◆ What to work on ◆
The result should be the listing below, restated exactly, with its pictures left out.

◆ Exercise inputs ◆

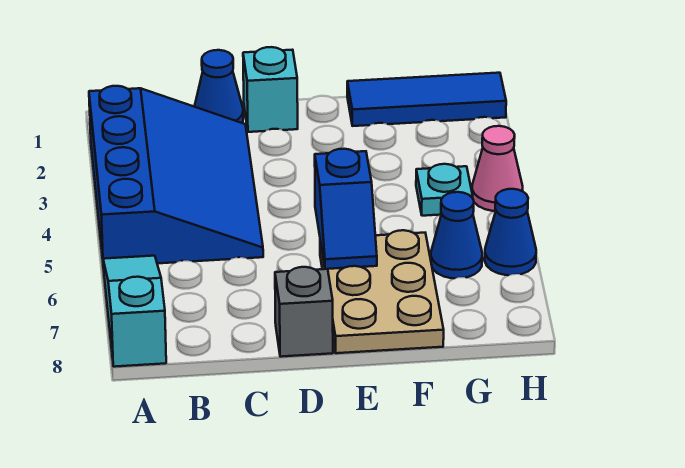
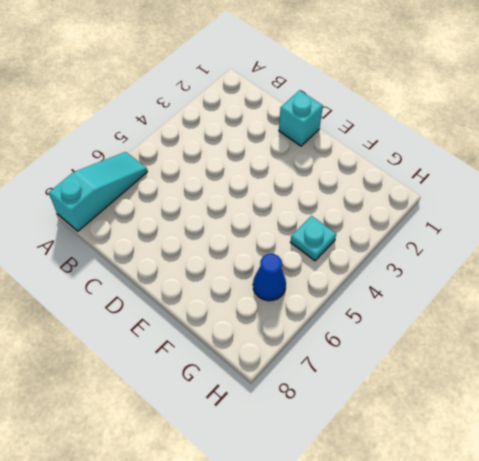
none -> blue slope A2:C5 level 1 top A
none -> blue cone C1 level 1
none -> grey brick D8 level 1

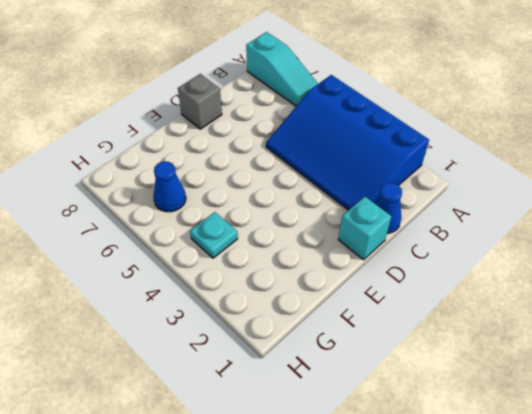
none -> tan plate E6:F8 level 1
none -> blue tile F1:H1 level 1
none -> pink cone H4 level 1

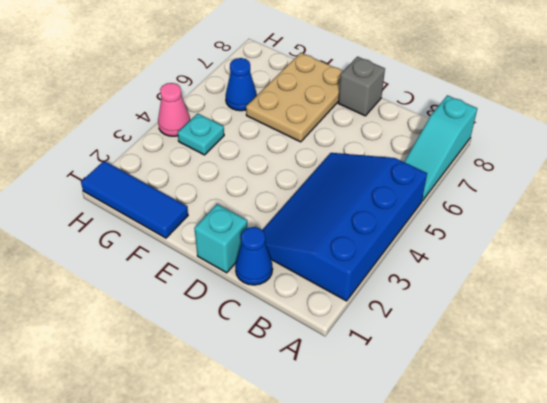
none -> blue cone H6 level 1
none -> blue slope E5:E6 level 2 top 5

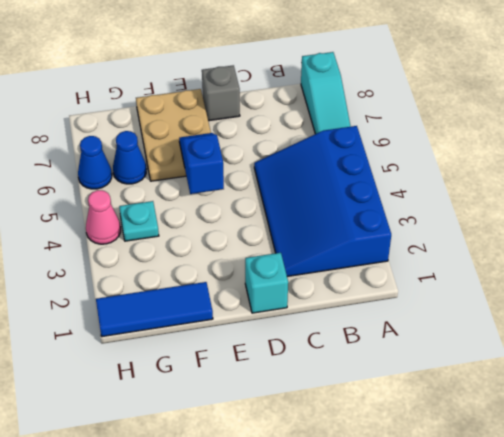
none -> blue cone C1 level 1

◆ Exercise answer ◆
none -> blue slope A2:C5 level 1 top A
none -> blue cone C1 level 1
none -> grey brick D8 level 1

none -> tan plate E6:F8 level 1
none -> blue tile F1:H1 level 1
none -> pink cone H4 level 1

none -> blue cone H6 level 1
none -> blue slope E5:E6 level 2 top 5

none -> blue cone C1 level 1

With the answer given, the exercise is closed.